** Material to process follows **

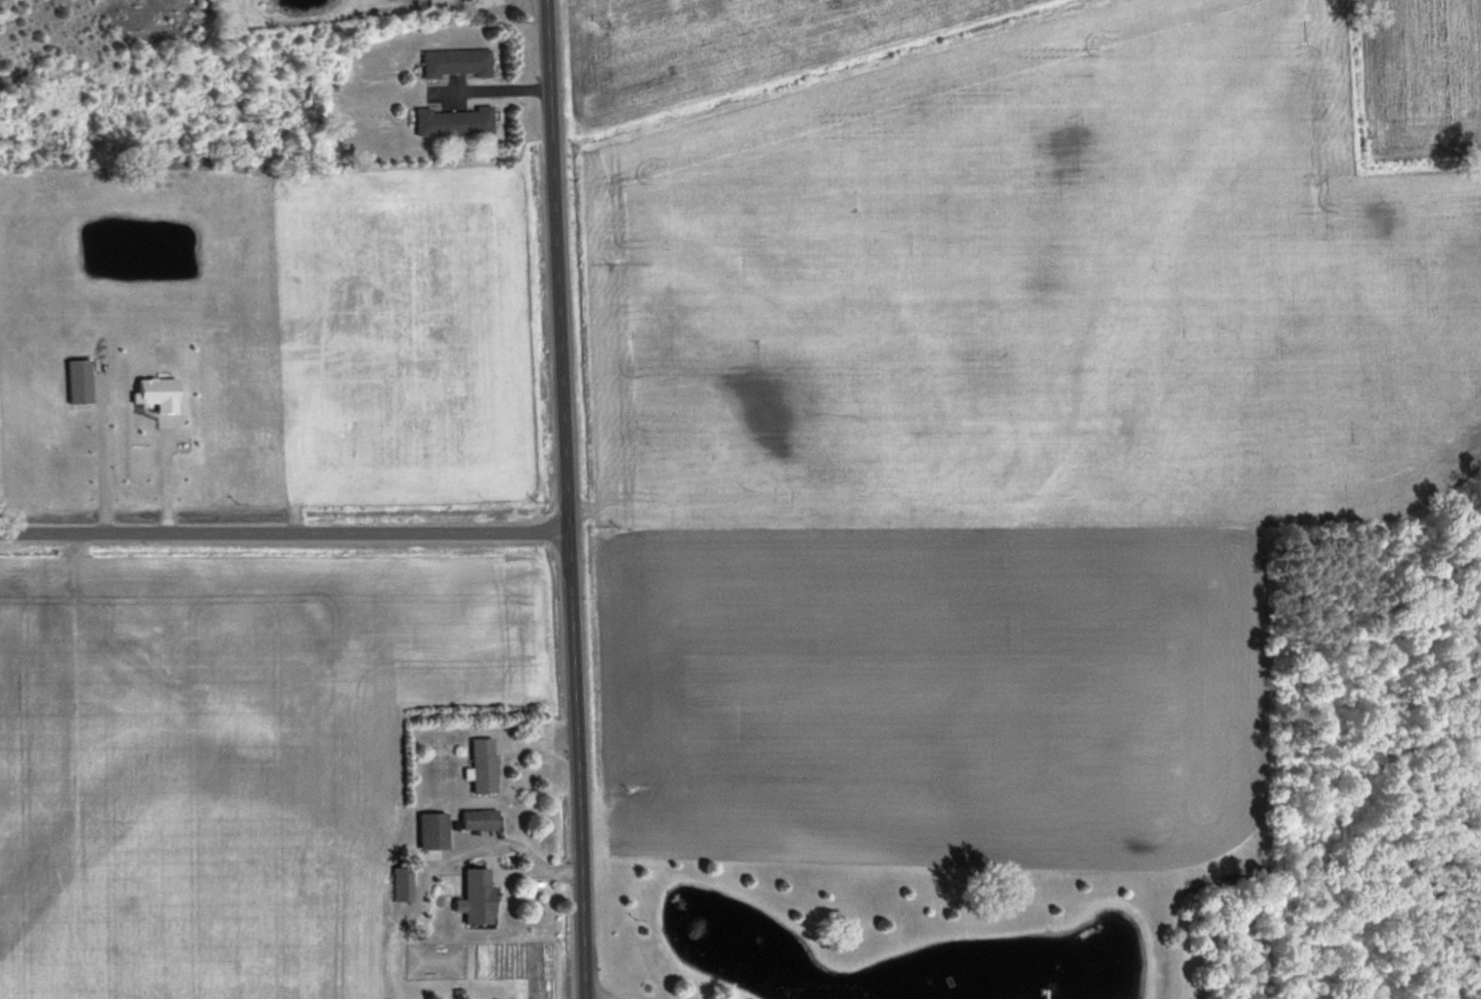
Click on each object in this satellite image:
building: (458, 63)
building: (455, 121)
building: (81, 379)
road: (107, 464)
road: (567, 497)
road: (284, 537)
building: (484, 763)
building: (481, 818)
building: (435, 829)
building: (404, 882)
building: (480, 894)
road: (615, 995)
road: (585, 997)

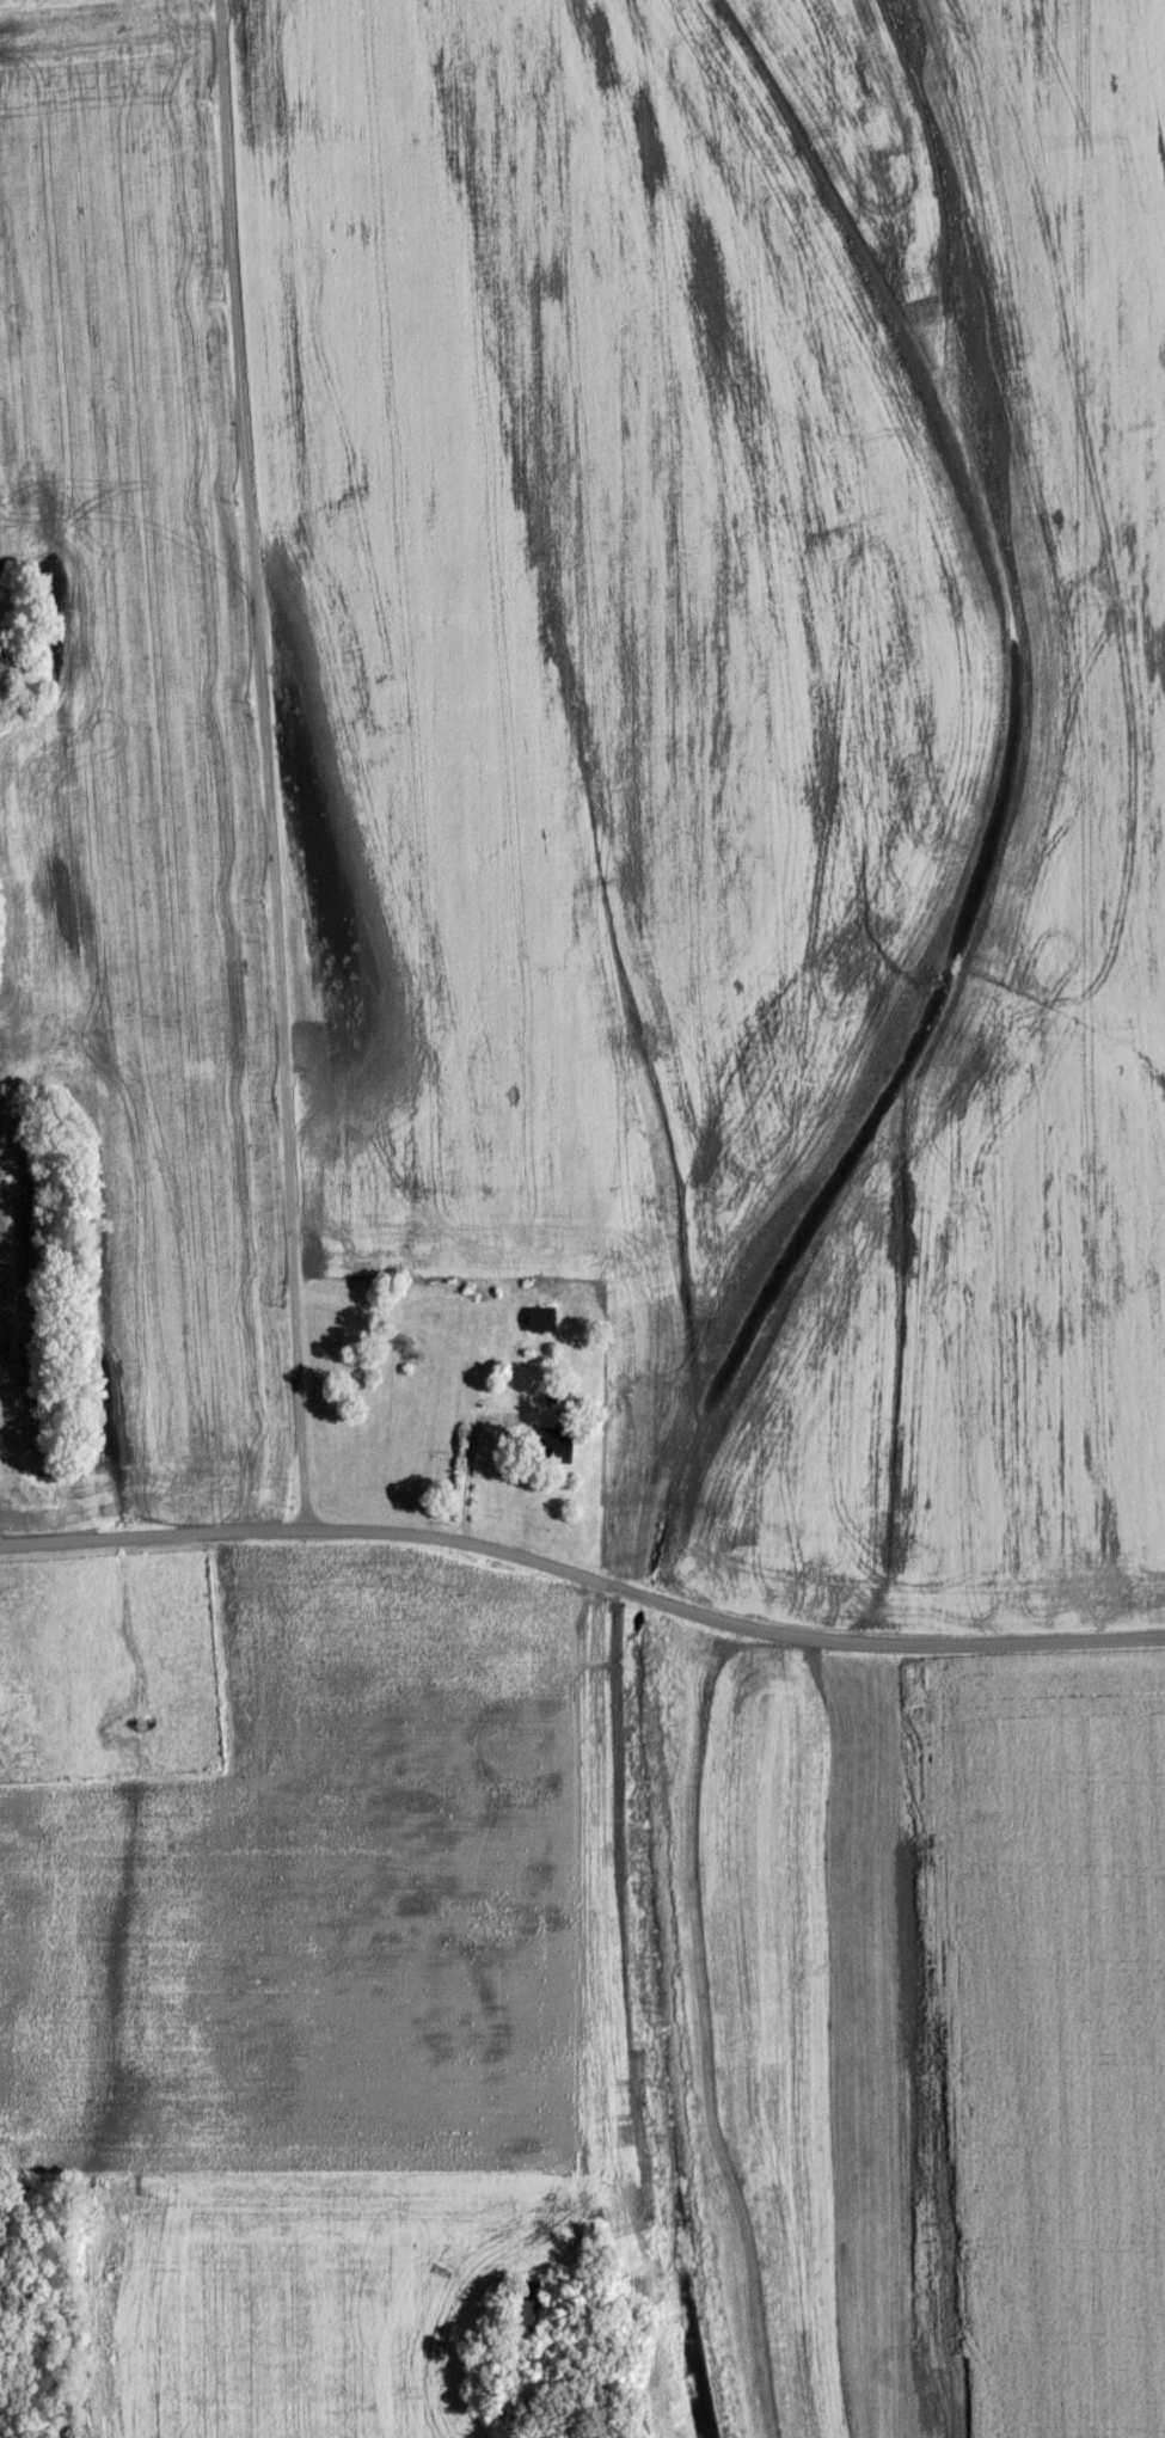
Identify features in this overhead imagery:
road: (265, 764)
building: (541, 1317)
building: (556, 1440)
road: (466, 1471)
road: (583, 1575)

** End of Material to process **

Required work:
Write out all the entries again, word for word, and print no images.

Completed exercise:
Click on each object in this satellite image:
building: (458, 63)
building: (455, 121)
building: (81, 379)
road: (107, 464)
road: (567, 497)
road: (284, 537)
building: (484, 763)
building: (481, 818)
building: (435, 829)
building: (404, 882)
building: (480, 894)
road: (615, 995)
road: (585, 997)

Identify features in this overhead imagery:
road: (265, 764)
building: (541, 1317)
building: (556, 1440)
road: (466, 1471)
road: (583, 1575)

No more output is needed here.